Below are records; state how many of their lines hold the word "round", and give only the figure.

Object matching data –
********

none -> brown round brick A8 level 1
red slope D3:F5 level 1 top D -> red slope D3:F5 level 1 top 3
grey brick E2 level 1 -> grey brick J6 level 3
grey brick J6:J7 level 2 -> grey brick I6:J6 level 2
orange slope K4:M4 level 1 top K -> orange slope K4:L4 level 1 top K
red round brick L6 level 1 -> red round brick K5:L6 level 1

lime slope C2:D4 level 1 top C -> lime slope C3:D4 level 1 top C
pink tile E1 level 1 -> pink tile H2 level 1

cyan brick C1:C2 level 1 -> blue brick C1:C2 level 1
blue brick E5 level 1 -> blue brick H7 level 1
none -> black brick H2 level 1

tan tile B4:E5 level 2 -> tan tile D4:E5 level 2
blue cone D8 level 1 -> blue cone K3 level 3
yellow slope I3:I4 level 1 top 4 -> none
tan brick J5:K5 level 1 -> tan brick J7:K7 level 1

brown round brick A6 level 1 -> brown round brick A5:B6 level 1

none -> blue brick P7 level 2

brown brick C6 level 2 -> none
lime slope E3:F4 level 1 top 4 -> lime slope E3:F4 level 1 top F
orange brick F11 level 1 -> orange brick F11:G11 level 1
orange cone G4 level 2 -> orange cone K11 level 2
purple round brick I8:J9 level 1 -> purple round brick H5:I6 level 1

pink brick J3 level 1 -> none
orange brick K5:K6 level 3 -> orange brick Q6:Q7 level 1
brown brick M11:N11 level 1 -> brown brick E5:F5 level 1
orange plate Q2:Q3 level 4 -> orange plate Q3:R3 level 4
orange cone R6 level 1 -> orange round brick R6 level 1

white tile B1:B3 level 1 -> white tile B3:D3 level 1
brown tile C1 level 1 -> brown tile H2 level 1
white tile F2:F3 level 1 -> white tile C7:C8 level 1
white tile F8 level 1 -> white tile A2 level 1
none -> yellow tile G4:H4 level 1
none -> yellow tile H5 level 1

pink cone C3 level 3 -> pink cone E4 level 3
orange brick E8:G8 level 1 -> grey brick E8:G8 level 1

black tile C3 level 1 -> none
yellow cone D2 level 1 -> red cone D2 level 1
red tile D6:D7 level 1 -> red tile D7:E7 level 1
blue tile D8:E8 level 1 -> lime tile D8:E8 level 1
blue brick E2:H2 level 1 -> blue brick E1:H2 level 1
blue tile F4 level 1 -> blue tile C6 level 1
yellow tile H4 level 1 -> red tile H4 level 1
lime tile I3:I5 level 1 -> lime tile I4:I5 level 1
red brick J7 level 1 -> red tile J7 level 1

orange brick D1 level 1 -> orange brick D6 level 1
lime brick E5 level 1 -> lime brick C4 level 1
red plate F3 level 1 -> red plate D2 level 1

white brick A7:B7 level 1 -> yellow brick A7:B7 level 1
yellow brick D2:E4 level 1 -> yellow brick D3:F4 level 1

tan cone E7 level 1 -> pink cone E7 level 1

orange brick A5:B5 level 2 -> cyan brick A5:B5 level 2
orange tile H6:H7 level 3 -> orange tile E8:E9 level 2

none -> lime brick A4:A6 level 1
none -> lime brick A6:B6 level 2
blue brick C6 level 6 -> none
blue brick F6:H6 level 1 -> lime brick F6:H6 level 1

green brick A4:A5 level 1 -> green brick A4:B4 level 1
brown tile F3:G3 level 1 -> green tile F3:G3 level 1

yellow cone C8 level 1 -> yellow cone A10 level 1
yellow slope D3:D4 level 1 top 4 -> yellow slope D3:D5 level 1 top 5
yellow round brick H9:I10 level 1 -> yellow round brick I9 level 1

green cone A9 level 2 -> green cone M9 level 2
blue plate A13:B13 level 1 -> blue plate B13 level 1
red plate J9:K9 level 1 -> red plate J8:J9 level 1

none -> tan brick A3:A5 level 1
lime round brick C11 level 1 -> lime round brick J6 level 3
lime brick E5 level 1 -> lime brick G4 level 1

********

Result of this task –
7